Records to process:
───

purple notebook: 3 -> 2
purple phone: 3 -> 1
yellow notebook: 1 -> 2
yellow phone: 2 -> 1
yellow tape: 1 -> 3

───

Task goal:
Go through the records above, find each line with the string "yellow", and copy it.

Answer box:
yellow notebook: 1 -> 2
yellow phone: 2 -> 1
yellow tape: 1 -> 3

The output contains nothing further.